> [Task inputs]:
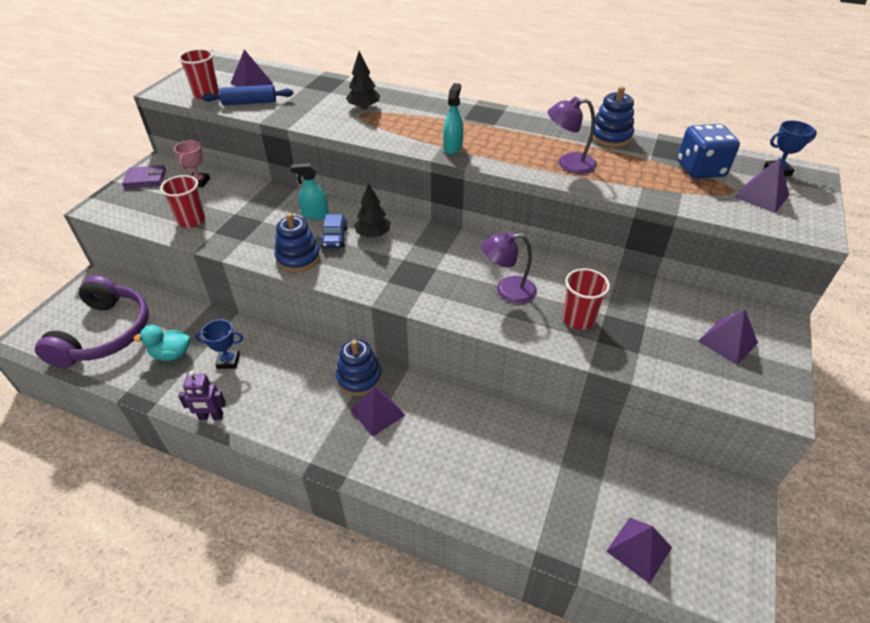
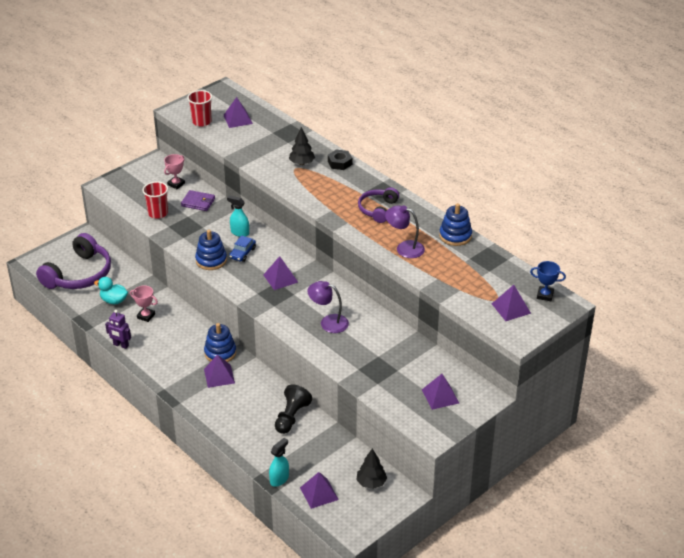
camera: 25 degrees right, 5 degrees down
(145, 179) = (142, 171): purple wallet -> purple wallet (198, 202)
(228, 361) = (146, 316): blue trophy -> pink trophy
(249, 102) = (227, 137): blue rolling pin -> none
(373, 234) = (269, 258): black tree -> black tree (371, 483)
(404, 254) = (280, 278): none -> purple pyramid
(409, 98) = (340, 163): none -> black nut
(452, 147) = (338, 213): turquoise spray bottle -> turquoise spray bottle (279, 479)
(496, 132) = (378, 209): none -> purple headphones
(513, 437) = (291, 417): none -> black pawn
(578, 319) = (358, 353): red cup -> none
(700, 169) = (491, 278): blue dice -> none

> [Exercise prompt]: Return, word for word, every line from the line with "(513, 437) = (291, 417): none -> black pawn" to the final line of the data.

> [Written reply]:
(513, 437) = (291, 417): none -> black pawn
(578, 319) = (358, 353): red cup -> none
(700, 169) = (491, 278): blue dice -> none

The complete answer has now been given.